PROBLEM REQUIREMENTS: Only one span is wanted from the lines below: from the one with "black rocket: 3 -> 1" up to and including the one with "purple stacking toy: 2 -> 0". Copy it exactly, without images.

RECORDS SUPPLIED:

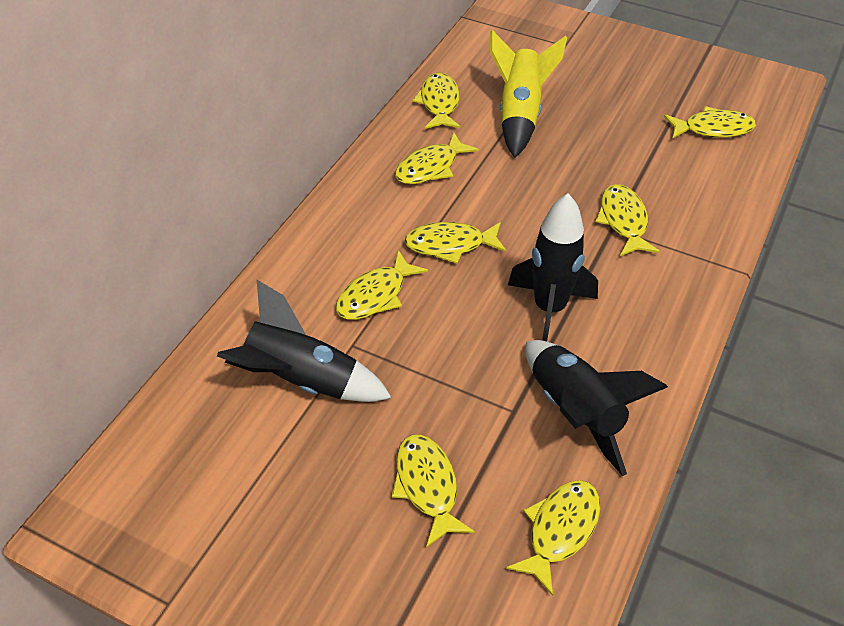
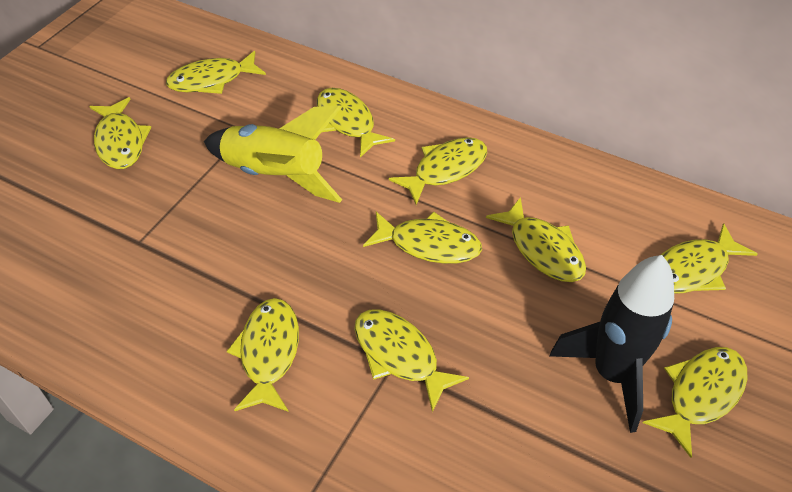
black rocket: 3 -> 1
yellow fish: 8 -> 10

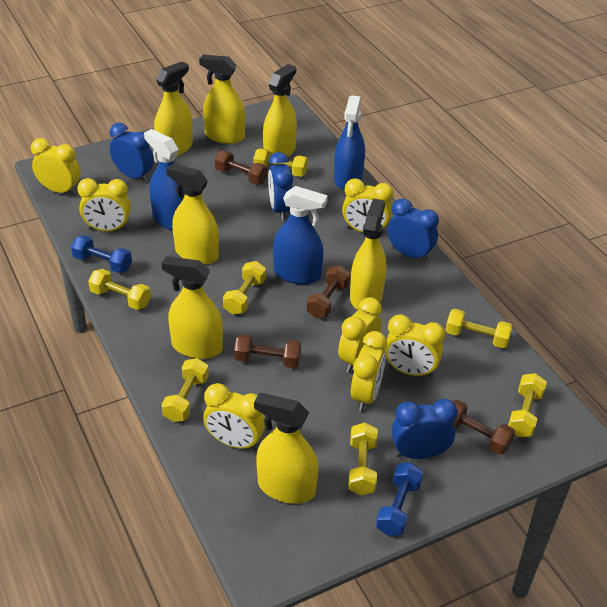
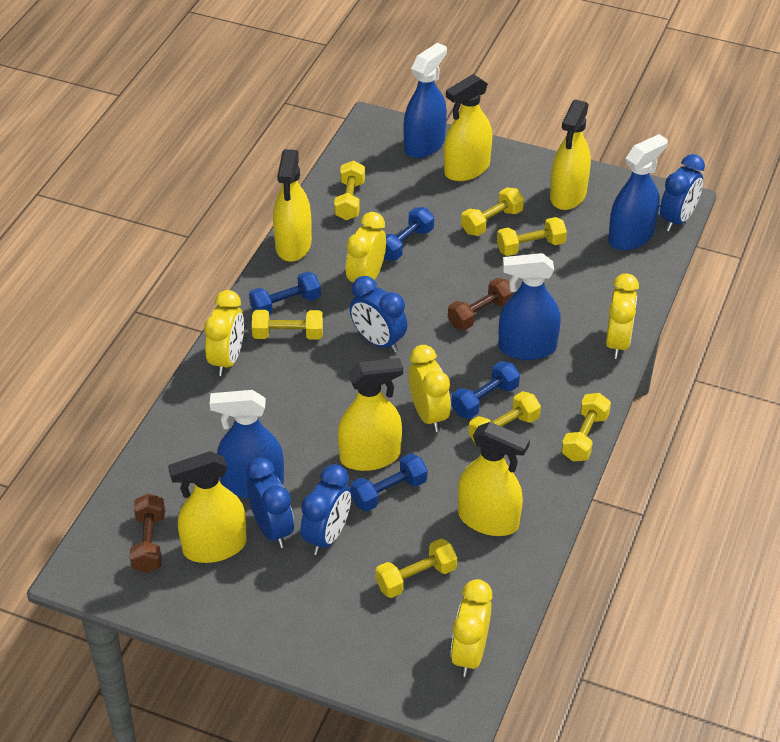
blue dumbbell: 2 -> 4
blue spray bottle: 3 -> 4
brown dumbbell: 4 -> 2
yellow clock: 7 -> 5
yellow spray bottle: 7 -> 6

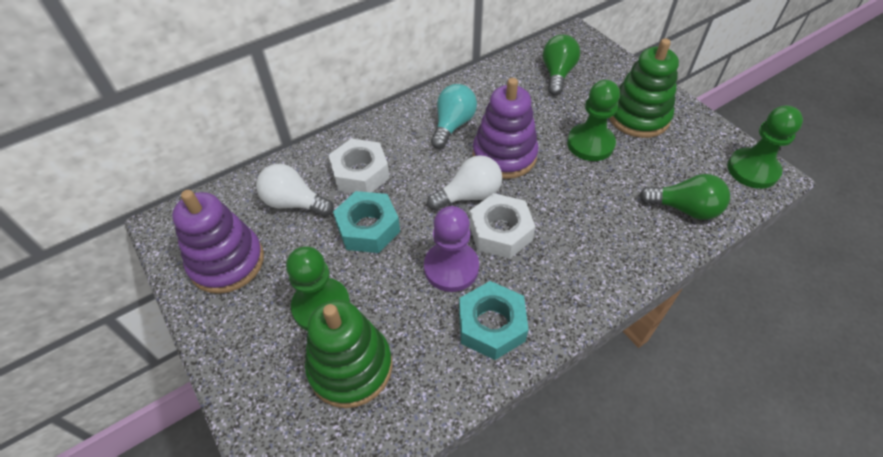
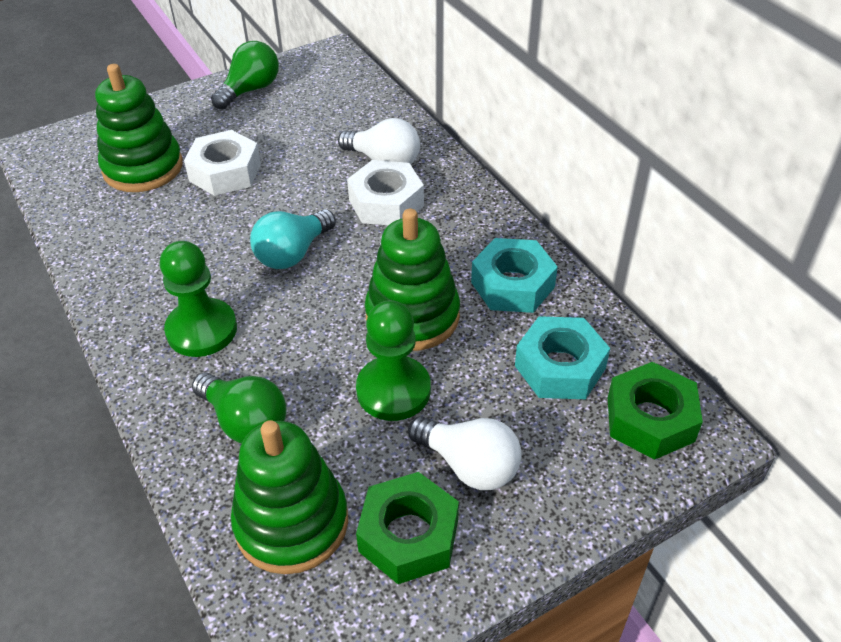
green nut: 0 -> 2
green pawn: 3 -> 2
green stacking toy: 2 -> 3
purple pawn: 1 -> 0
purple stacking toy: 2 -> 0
---
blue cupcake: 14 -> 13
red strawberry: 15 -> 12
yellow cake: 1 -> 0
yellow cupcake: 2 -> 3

EXERCISE ANSWER:
black rocket: 3 -> 1
yellow fish: 8 -> 10

blue dumbbell: 2 -> 4
blue spray bottle: 3 -> 4
brown dumbbell: 4 -> 2
yellow clock: 7 -> 5
yellow spray bottle: 7 -> 6

green nut: 0 -> 2
green pawn: 3 -> 2
green stacking toy: 2 -> 3
purple pawn: 1 -> 0
purple stacking toy: 2 -> 0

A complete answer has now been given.